■ SUPPLIED MATERIAL
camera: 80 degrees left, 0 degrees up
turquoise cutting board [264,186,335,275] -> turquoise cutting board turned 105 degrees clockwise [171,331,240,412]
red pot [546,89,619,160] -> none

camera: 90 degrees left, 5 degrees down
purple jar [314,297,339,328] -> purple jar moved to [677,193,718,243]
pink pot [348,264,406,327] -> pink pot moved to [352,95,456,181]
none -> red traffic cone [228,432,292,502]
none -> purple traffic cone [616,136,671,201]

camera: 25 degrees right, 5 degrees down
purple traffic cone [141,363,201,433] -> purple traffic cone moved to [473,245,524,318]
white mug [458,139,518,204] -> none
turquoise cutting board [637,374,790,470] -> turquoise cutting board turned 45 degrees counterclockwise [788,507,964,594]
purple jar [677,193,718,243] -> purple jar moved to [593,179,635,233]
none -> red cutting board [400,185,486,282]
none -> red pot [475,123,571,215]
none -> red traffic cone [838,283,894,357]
--
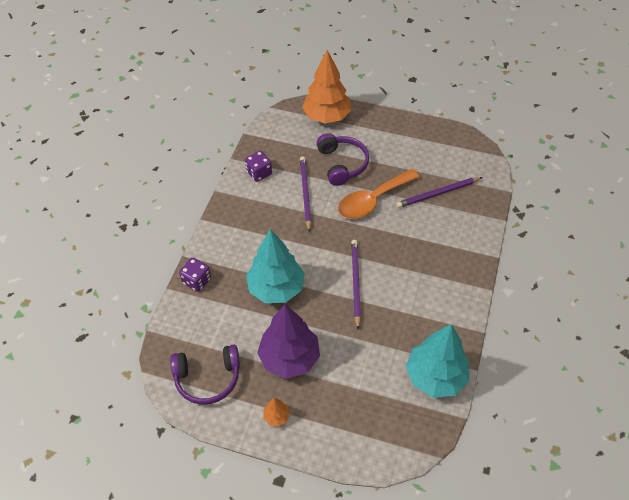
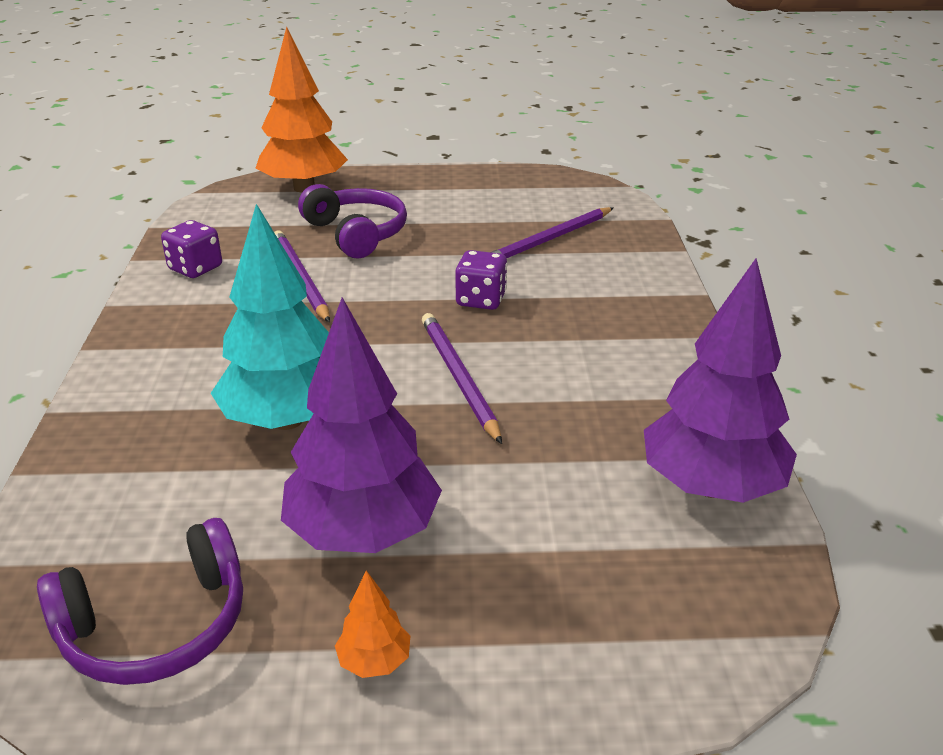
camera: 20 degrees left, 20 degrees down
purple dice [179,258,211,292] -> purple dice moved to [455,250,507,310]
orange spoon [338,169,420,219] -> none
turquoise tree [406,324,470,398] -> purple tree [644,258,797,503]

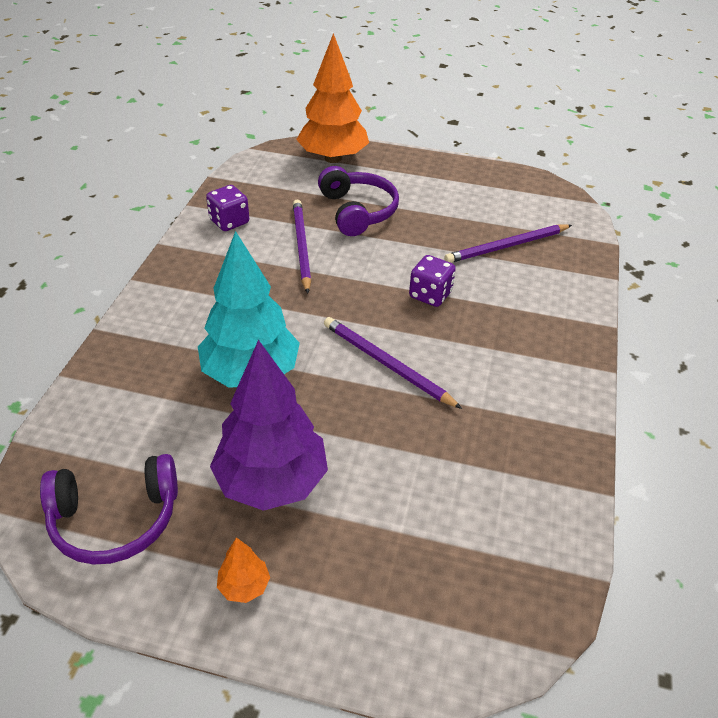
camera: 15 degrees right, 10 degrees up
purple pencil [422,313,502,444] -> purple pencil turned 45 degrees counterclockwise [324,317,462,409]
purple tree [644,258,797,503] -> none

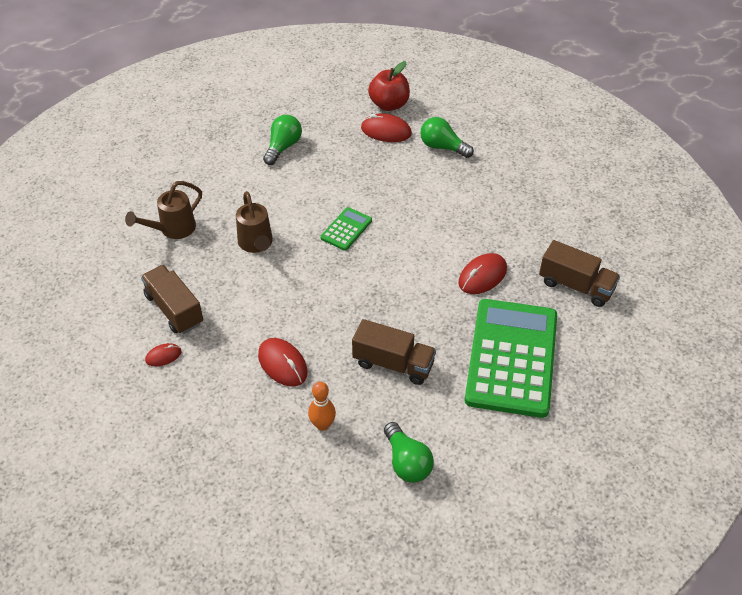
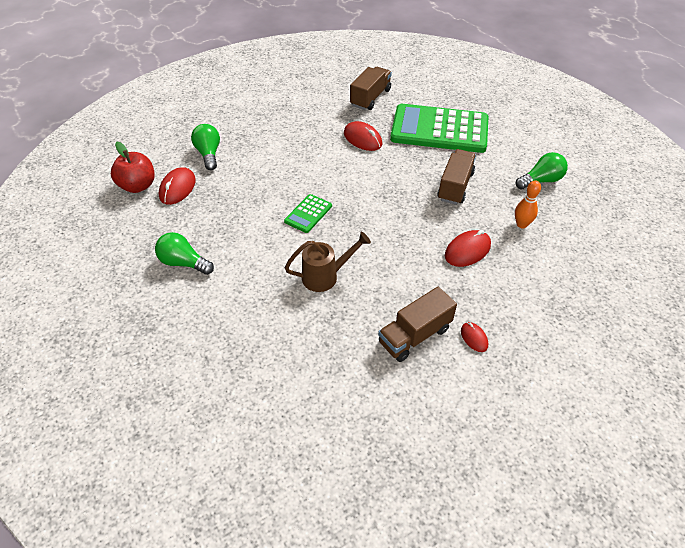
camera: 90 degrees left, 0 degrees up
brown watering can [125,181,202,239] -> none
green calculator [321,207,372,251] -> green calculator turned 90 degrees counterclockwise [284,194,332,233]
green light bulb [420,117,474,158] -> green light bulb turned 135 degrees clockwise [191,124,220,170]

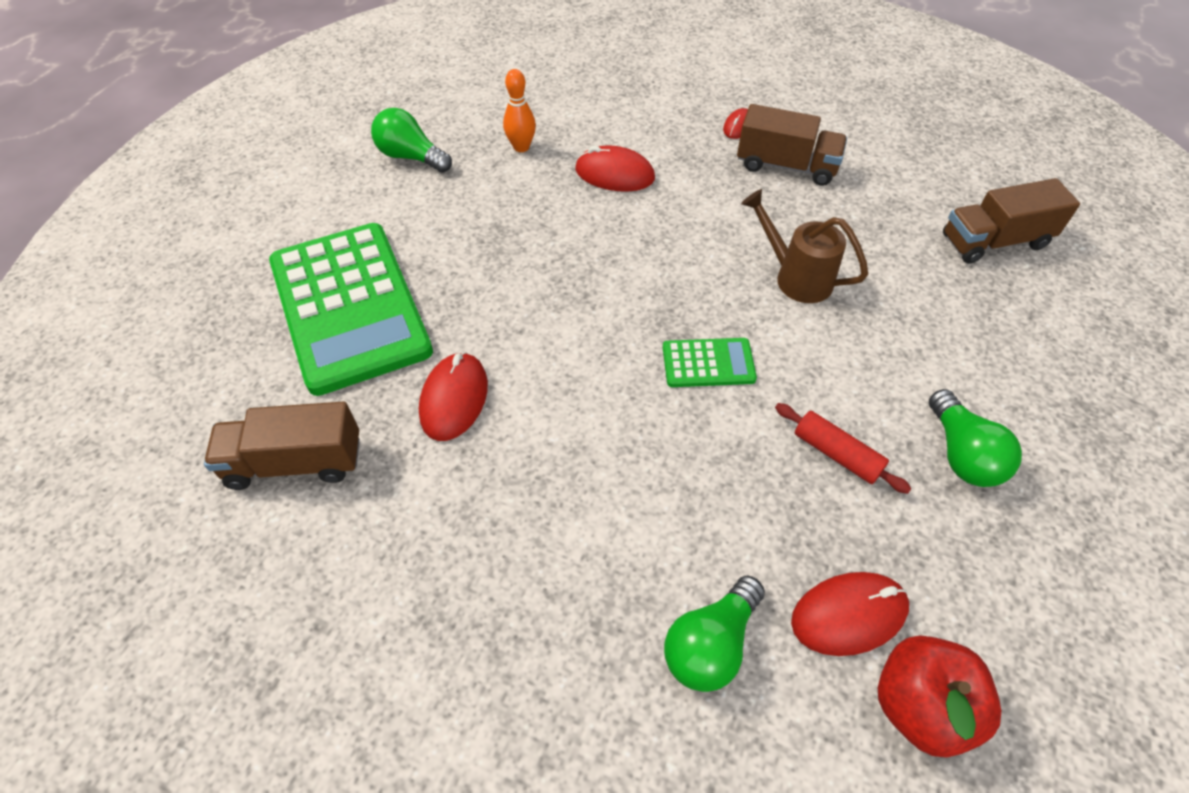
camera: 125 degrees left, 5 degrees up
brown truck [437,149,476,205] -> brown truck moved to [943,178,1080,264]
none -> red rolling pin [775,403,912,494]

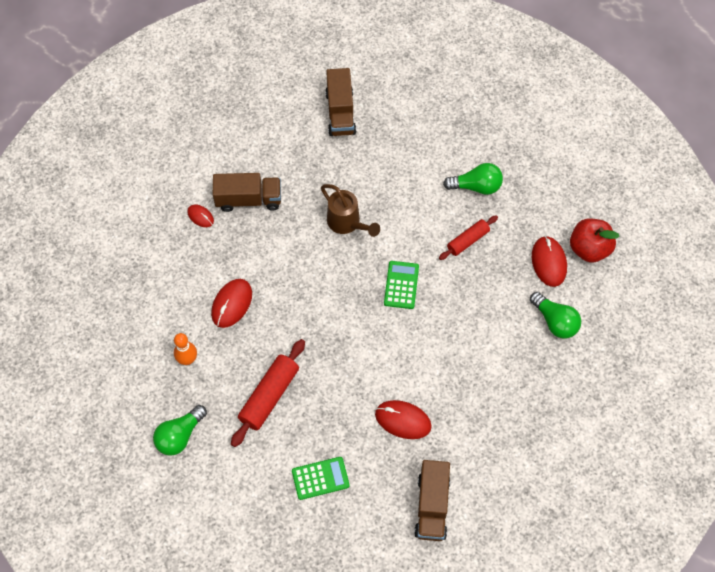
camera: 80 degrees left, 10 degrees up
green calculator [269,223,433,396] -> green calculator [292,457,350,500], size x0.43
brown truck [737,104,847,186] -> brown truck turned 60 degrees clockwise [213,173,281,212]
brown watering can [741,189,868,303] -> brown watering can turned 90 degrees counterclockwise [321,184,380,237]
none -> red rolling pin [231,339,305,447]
--
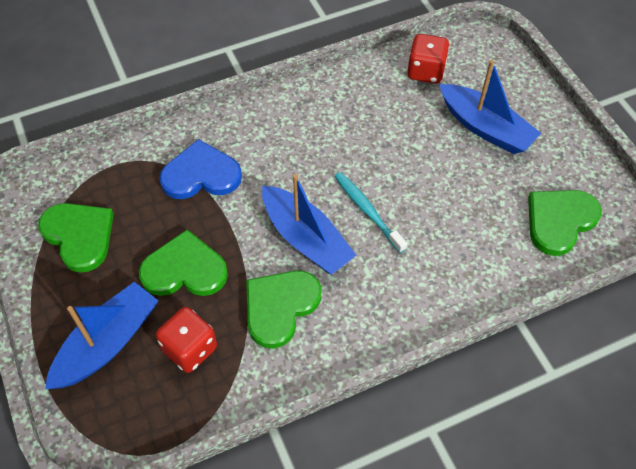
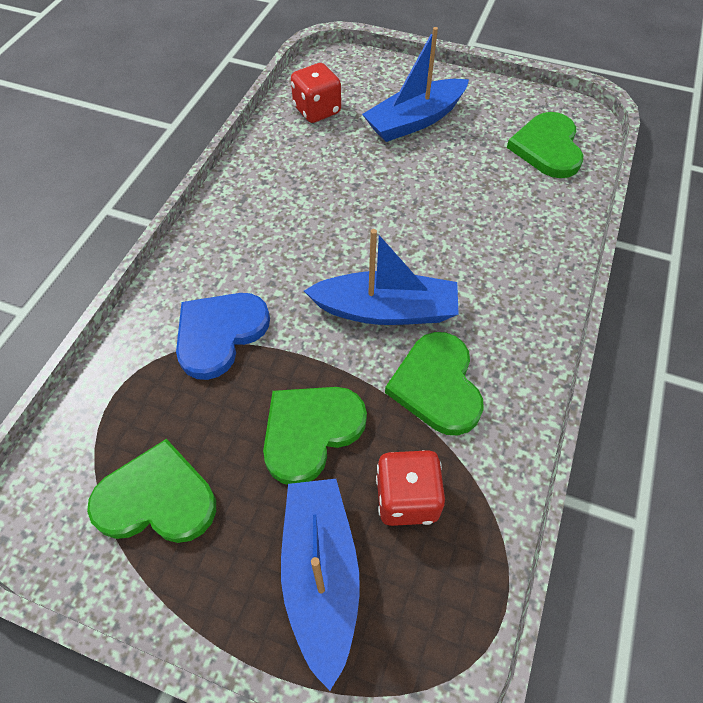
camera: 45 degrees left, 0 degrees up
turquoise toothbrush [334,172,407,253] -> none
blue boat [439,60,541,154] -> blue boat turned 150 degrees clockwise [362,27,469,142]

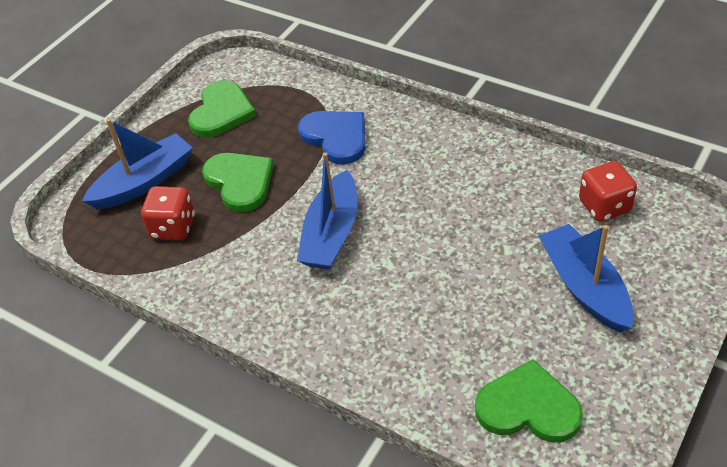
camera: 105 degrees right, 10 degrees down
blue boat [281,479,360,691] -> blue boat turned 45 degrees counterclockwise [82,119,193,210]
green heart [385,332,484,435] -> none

■ INSTRUCTIONS FOR THE TASK
Would you give again, exactly, the lines in the data above that run from the line containing "turquoise toothbrush [334,172,407,253]" to the line containing "green heart [385,332,484,435] -> none"? Include both ends and no pictures.

■ EXPECTED ANSWER
turquoise toothbrush [334,172,407,253] -> none
blue boat [439,60,541,154] -> blue boat turned 150 degrees clockwise [362,27,469,142]

camera: 105 degrees right, 10 degrees down
blue boat [281,479,360,691] -> blue boat turned 45 degrees counterclockwise [82,119,193,210]
green heart [385,332,484,435] -> none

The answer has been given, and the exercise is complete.